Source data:
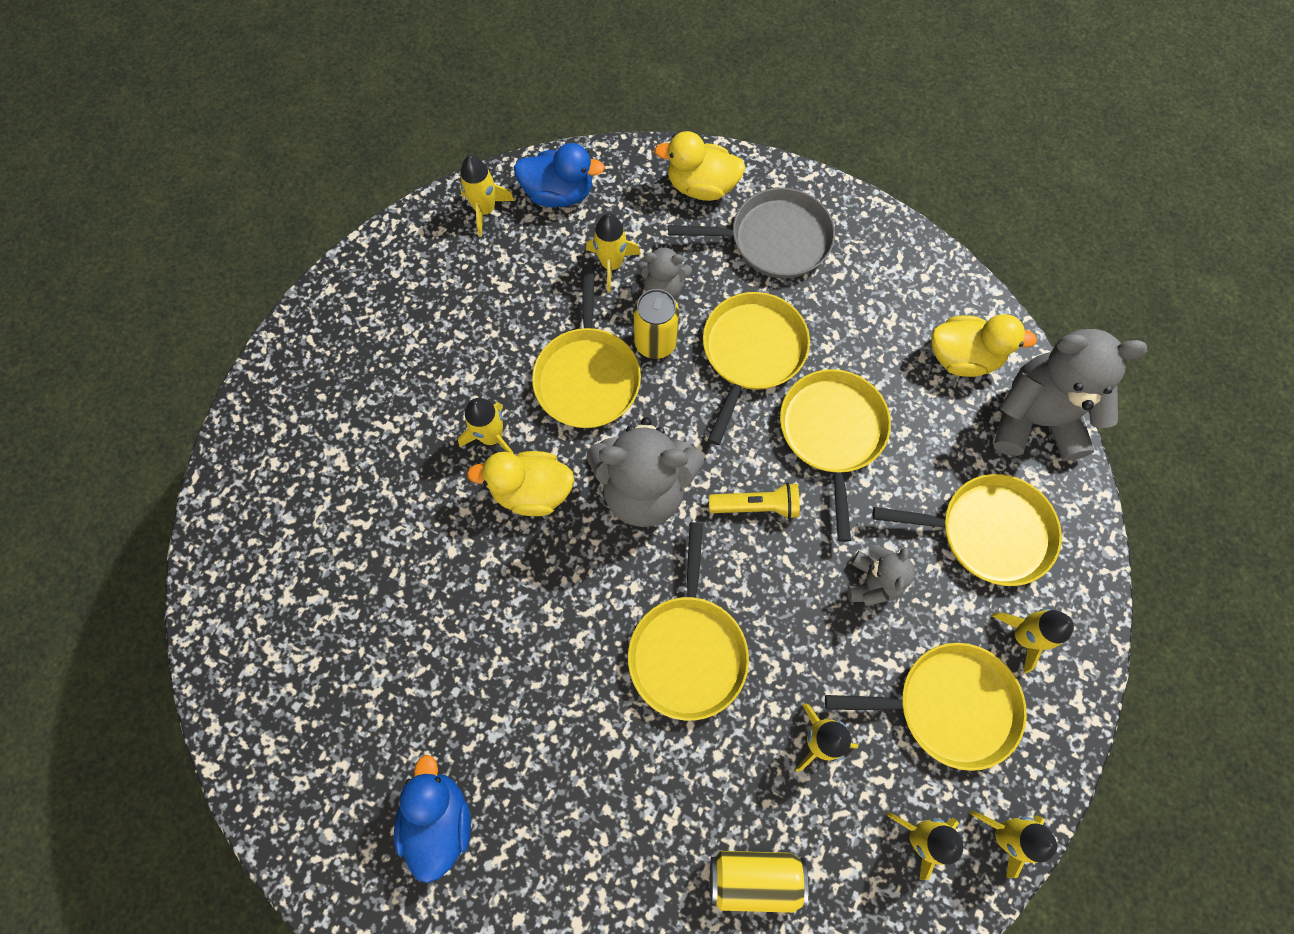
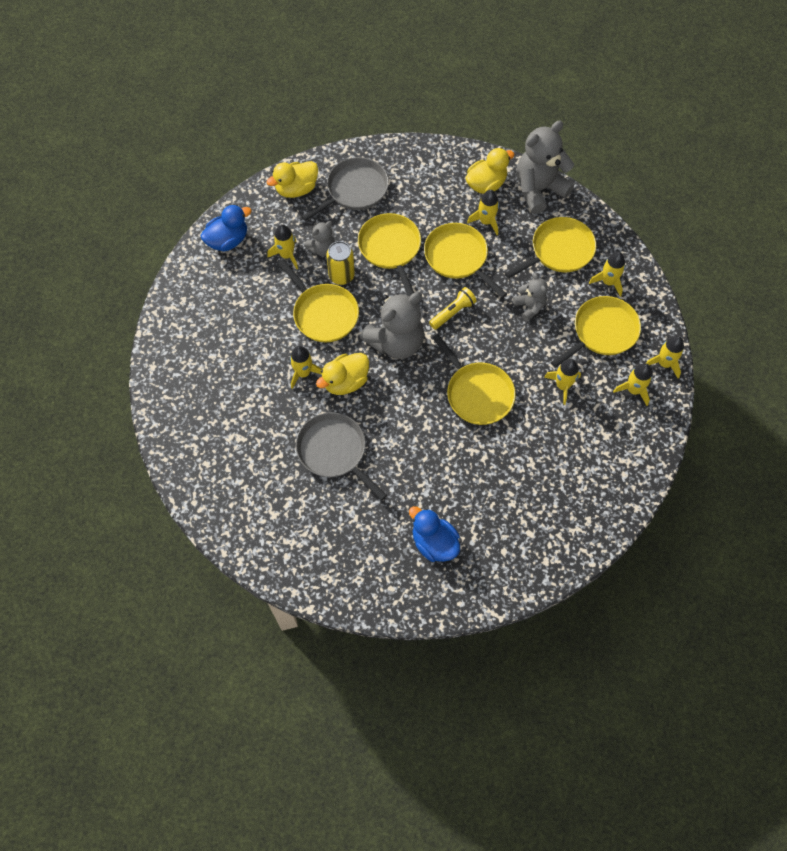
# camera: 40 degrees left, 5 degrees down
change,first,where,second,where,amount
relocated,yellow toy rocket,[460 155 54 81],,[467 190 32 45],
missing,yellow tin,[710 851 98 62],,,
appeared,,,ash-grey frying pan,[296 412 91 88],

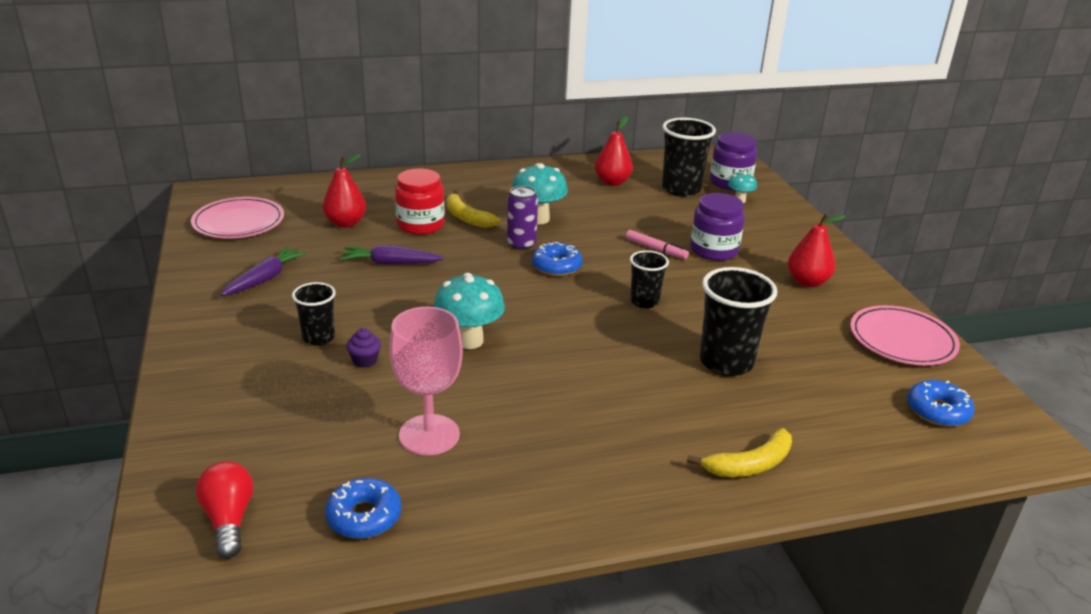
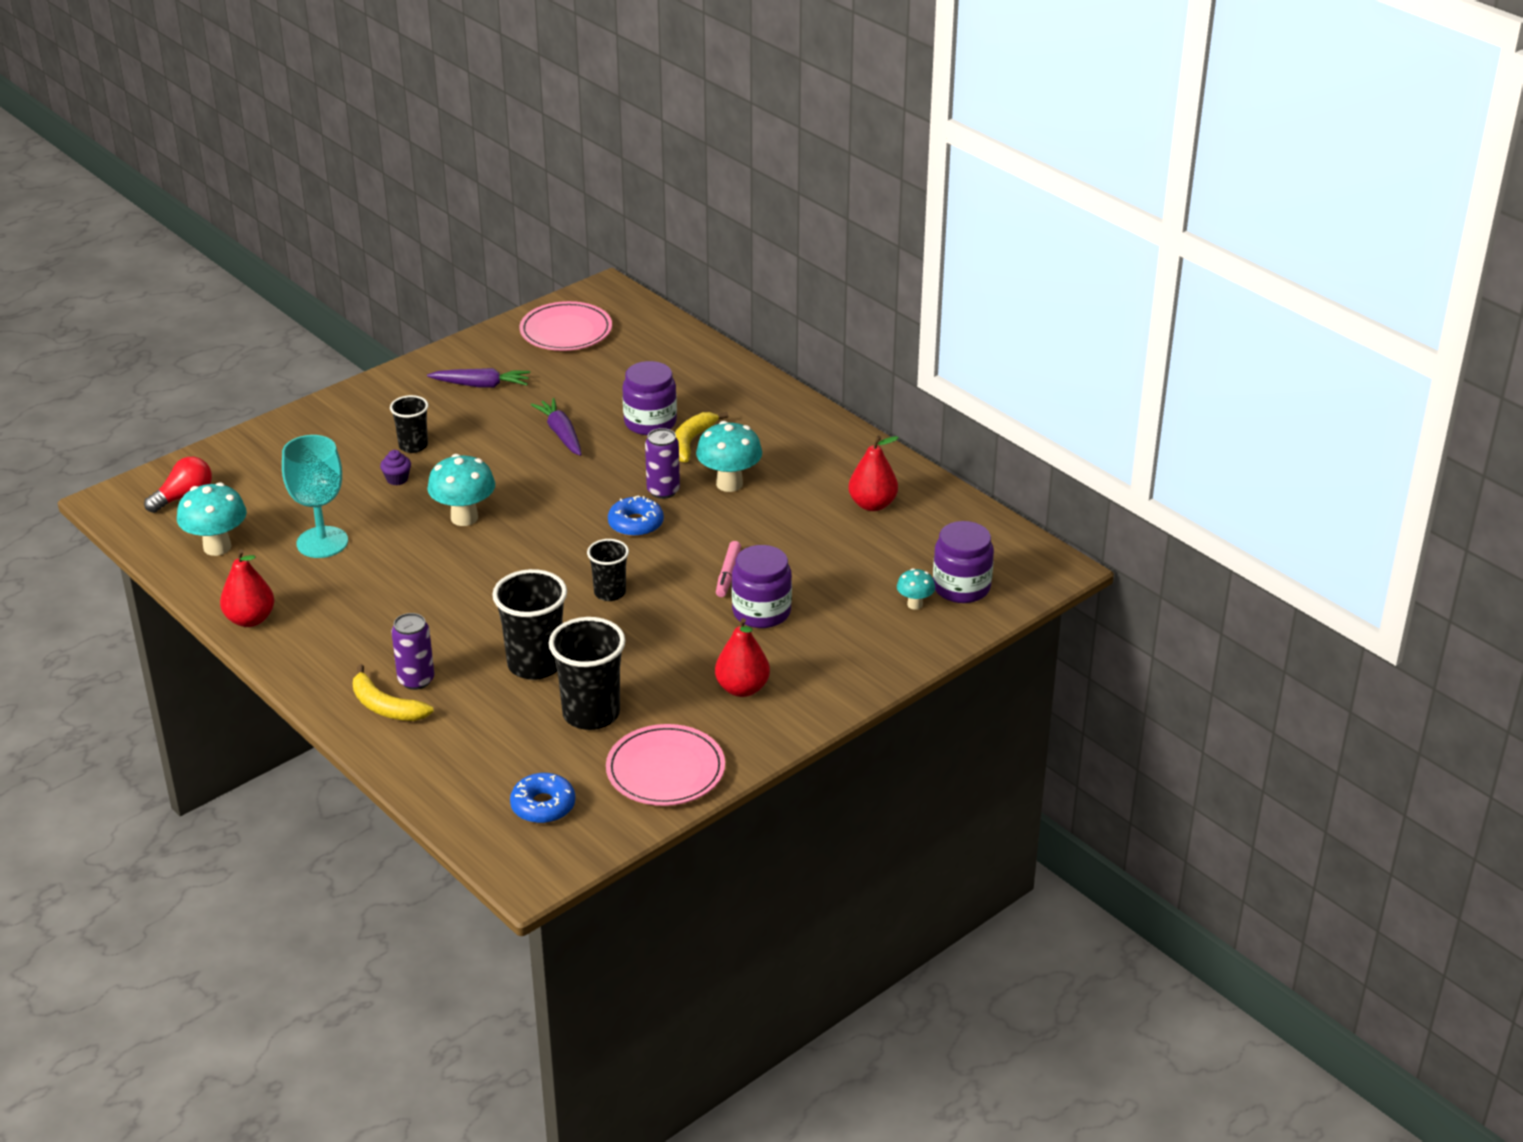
# camera: 65 degrees right, 5 degrees up
change,first,where,second,where,amount
relocated,ebony tumbler,[662 118 54 79],,[549 617 77 113],
relocated,red pear fruit,[322 154 44 74],,[220 549 54 78],
colour,red jam jar,[395 169 50 66],violet jam jar,[622 361 55 74],
colour,rose-pink chalice,[389 307 74 149],turquoise chalice,[282 435 66 123],
exchanged,cobalt donut,[325 478 76 61],turquoise toadstool,[177 483 70 73],
appeared,,,violet tin,[391 613 43 77],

Task details: Write every record out again exactly as written. Pictures don't belong in the copy.

Answer space:
# camera: 40 degrees left, 5 degrees down
change,first,where,second,where,amount
relocated,yellow toy rocket,[460 155 54 81],,[467 190 32 45],
missing,yellow tin,[710 851 98 62],,,
appeared,,,ash-grey frying pan,[296 412 91 88],

# camera: 65 degrees right, 5 degrees up
change,first,where,second,where,amount
relocated,ebony tumbler,[662 118 54 79],,[549 617 77 113],
relocated,red pear fruit,[322 154 44 74],,[220 549 54 78],
colour,red jam jar,[395 169 50 66],violet jam jar,[622 361 55 74],
colour,rose-pink chalice,[389 307 74 149],turquoise chalice,[282 435 66 123],
exchanged,cobalt donut,[325 478 76 61],turquoise toadstool,[177 483 70 73],
appeared,,,violet tin,[391 613 43 77],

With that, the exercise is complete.